#### [What you need to do]
From the listing below, select every line where the word "turned" appears.

#### [Data in this exercise]
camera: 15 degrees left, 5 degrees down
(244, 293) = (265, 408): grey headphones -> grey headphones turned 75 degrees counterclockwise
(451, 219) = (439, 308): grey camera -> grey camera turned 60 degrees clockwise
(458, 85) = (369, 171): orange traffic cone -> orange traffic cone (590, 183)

* * *

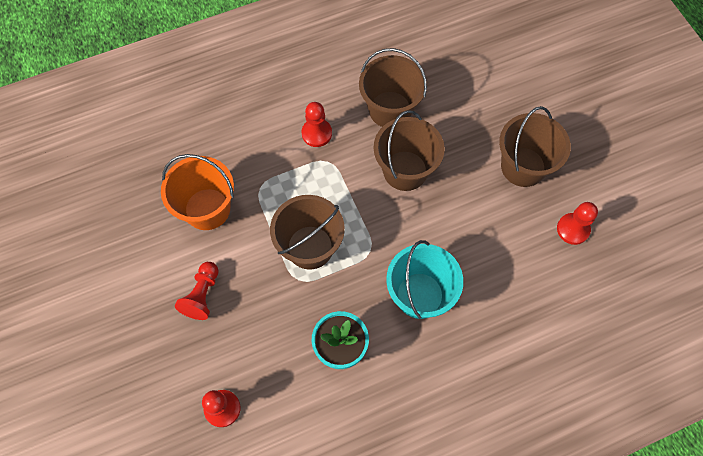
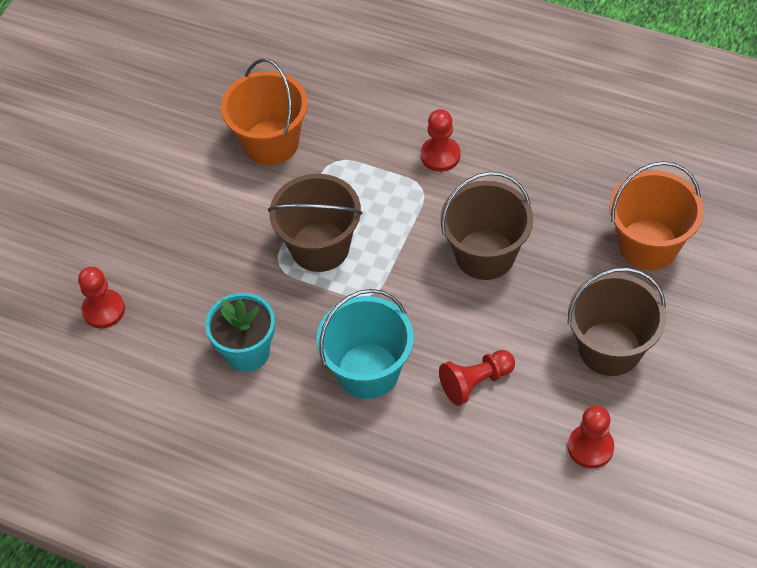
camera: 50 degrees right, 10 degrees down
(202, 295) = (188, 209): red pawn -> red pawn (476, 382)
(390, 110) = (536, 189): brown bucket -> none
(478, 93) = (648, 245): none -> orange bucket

#### [Answer section]
(244, 293) = (265, 408): grey headphones -> grey headphones turned 75 degrees counterclockwise
(451, 219) = (439, 308): grey camera -> grey camera turned 60 degrees clockwise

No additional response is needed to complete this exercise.